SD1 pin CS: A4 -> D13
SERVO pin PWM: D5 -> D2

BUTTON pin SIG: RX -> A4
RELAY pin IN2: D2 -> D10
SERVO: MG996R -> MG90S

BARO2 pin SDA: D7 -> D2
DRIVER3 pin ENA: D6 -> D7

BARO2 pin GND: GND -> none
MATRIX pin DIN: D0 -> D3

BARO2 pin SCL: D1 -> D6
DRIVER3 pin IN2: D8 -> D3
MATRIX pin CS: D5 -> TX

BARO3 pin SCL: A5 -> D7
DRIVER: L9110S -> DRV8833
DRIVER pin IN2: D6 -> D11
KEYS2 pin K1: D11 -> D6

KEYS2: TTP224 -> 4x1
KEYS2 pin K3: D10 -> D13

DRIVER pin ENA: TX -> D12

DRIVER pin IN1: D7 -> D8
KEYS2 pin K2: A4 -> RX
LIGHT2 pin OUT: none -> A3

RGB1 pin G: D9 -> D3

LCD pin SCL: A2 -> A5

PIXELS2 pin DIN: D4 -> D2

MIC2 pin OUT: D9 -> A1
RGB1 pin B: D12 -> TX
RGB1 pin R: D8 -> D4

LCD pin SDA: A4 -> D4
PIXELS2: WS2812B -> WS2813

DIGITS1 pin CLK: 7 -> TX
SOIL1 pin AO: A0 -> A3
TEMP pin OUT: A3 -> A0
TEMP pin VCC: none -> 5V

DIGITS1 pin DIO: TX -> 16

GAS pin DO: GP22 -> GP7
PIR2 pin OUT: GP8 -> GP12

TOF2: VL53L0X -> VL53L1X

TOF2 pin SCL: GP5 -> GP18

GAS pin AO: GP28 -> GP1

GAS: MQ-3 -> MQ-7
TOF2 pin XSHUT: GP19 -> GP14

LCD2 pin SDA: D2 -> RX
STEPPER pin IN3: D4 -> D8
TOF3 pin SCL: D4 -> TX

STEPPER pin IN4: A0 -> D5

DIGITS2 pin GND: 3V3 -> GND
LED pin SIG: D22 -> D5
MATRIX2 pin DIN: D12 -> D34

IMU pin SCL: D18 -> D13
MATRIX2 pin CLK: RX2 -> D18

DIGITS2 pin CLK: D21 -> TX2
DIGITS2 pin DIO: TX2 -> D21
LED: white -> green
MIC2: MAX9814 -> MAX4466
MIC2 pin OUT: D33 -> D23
_ _ _ _
● What the task requires:
Once you have read the entries, reproduce each one exactly.

● Problem solution:
SD1 pin CS: A4 -> D13
SERVO pin PWM: D5 -> D2

BUTTON pin SIG: RX -> A4
RELAY pin IN2: D2 -> D10
SERVO: MG996R -> MG90S

BARO2 pin SDA: D7 -> D2
DRIVER3 pin ENA: D6 -> D7

BARO2 pin GND: GND -> none
MATRIX pin DIN: D0 -> D3

BARO2 pin SCL: D1 -> D6
DRIVER3 pin IN2: D8 -> D3
MATRIX pin CS: D5 -> TX

BARO3 pin SCL: A5 -> D7
DRIVER: L9110S -> DRV8833
DRIVER pin IN2: D6 -> D11
KEYS2 pin K1: D11 -> D6

KEYS2: TTP224 -> 4x1
KEYS2 pin K3: D10 -> D13

DRIVER pin ENA: TX -> D12

DRIVER pin IN1: D7 -> D8
KEYS2 pin K2: A4 -> RX
LIGHT2 pin OUT: none -> A3

RGB1 pin G: D9 -> D3

LCD pin SCL: A2 -> A5

PIXELS2 pin DIN: D4 -> D2

MIC2 pin OUT: D9 -> A1
RGB1 pin B: D12 -> TX
RGB1 pin R: D8 -> D4

LCD pin SDA: A4 -> D4
PIXELS2: WS2812B -> WS2813

DIGITS1 pin CLK: 7 -> TX
SOIL1 pin AO: A0 -> A3
TEMP pin OUT: A3 -> A0
TEMP pin VCC: none -> 5V

DIGITS1 pin DIO: TX -> 16

GAS pin DO: GP22 -> GP7
PIR2 pin OUT: GP8 -> GP12

TOF2: VL53L0X -> VL53L1X

TOF2 pin SCL: GP5 -> GP18

GAS pin AO: GP28 -> GP1

GAS: MQ-3 -> MQ-7
TOF2 pin XSHUT: GP19 -> GP14

LCD2 pin SDA: D2 -> RX
STEPPER pin IN3: D4 -> D8
TOF3 pin SCL: D4 -> TX

STEPPER pin IN4: A0 -> D5

DIGITS2 pin GND: 3V3 -> GND
LED pin SIG: D22 -> D5
MATRIX2 pin DIN: D12 -> D34

IMU pin SCL: D18 -> D13
MATRIX2 pin CLK: RX2 -> D18

DIGITS2 pin CLK: D21 -> TX2
DIGITS2 pin DIO: TX2 -> D21
LED: white -> green
MIC2: MAX9814 -> MAX4466
MIC2 pin OUT: D33 -> D23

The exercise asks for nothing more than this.